## TASK TO CARRY OUT
Below are records. Copy every line with "switch" in it.

## Difference listings
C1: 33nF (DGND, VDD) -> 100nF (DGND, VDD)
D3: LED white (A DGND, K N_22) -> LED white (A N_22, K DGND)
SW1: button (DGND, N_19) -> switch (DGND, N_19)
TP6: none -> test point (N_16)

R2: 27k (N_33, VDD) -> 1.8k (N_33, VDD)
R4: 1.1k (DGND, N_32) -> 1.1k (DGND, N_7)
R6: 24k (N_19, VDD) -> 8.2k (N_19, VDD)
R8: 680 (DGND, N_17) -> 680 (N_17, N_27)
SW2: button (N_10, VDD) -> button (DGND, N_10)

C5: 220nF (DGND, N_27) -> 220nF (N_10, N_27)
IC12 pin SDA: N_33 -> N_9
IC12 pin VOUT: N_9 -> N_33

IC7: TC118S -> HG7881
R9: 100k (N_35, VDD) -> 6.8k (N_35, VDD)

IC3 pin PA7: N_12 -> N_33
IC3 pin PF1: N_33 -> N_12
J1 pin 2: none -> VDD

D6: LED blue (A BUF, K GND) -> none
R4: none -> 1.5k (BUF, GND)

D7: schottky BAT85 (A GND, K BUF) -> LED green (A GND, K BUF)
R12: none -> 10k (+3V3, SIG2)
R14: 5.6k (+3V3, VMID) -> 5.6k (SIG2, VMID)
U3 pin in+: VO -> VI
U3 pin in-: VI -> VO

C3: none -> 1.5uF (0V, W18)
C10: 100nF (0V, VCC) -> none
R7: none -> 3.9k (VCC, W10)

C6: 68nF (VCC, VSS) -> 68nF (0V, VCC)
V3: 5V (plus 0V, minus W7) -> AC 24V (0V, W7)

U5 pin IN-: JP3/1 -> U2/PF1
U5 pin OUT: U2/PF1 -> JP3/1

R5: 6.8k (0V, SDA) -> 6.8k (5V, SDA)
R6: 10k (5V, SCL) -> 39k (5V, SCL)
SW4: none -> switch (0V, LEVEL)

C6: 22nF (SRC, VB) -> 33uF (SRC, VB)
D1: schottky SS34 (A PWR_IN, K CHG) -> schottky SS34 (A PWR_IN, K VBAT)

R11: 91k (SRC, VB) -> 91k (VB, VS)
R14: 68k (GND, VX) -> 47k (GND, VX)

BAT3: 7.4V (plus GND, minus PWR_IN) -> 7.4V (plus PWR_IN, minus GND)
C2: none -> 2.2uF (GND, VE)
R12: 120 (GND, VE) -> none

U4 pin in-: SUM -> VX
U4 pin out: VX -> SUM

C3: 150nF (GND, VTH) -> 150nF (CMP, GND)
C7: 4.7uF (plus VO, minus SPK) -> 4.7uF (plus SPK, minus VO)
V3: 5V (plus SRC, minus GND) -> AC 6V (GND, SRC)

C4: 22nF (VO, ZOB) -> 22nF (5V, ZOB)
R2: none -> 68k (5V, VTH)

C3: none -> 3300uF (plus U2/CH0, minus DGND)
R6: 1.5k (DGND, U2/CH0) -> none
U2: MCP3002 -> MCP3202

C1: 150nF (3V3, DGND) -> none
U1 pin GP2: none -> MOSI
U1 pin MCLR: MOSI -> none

## YOUR RESPONSE
SW1: button (DGND, N_19) -> switch (DGND, N_19)
SW4: none -> switch (0V, LEVEL)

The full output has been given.